### Assignment
Only the number is needed: how many lines in the entries below contain the string "XNOR"?
━━━ Data section ━━━
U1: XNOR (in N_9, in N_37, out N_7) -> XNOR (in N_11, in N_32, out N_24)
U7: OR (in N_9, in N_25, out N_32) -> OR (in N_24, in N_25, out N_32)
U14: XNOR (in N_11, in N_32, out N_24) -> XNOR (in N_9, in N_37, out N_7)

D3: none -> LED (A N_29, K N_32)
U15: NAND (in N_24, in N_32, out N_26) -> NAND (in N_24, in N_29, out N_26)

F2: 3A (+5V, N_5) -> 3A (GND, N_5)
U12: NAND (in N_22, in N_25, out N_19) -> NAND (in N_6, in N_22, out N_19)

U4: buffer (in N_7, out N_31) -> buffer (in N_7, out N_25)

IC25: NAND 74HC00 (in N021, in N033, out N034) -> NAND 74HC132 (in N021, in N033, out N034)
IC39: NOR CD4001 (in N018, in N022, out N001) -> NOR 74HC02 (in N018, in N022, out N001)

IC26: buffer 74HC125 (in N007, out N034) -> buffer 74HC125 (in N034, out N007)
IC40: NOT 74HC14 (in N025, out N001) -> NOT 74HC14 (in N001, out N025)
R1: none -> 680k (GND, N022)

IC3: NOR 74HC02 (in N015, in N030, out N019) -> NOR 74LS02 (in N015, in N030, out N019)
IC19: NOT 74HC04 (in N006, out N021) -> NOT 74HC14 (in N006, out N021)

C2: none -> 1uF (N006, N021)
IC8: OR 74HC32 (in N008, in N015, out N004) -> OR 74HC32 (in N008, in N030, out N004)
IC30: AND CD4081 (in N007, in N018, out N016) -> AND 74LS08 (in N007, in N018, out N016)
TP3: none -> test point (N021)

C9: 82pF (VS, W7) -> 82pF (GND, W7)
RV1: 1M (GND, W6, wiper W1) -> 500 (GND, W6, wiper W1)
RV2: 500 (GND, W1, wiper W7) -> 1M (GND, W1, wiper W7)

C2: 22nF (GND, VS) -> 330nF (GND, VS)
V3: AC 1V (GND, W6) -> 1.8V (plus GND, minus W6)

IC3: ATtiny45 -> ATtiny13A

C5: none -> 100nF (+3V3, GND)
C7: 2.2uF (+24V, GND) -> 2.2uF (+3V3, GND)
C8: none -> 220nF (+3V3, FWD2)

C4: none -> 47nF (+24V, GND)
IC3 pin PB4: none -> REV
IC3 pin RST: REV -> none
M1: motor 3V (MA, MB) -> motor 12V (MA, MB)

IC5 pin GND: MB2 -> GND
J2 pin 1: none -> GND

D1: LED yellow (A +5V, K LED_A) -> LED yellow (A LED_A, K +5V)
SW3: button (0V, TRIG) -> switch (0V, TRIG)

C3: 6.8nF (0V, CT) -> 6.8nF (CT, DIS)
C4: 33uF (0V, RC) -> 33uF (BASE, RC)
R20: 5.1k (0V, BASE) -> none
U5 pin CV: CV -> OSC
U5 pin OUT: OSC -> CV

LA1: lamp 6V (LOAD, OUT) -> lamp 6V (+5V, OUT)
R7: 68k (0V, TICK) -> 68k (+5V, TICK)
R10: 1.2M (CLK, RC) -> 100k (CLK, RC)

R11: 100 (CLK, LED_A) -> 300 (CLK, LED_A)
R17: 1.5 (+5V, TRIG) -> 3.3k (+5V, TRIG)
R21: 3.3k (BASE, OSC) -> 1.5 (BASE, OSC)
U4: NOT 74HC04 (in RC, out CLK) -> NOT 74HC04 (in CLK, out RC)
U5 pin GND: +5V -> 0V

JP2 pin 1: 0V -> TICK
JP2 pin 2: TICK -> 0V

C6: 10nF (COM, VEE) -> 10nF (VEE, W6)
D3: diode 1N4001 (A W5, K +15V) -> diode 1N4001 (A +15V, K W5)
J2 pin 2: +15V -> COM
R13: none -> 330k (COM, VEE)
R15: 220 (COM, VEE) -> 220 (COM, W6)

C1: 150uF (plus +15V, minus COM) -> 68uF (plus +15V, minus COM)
━━━
### Written answer
2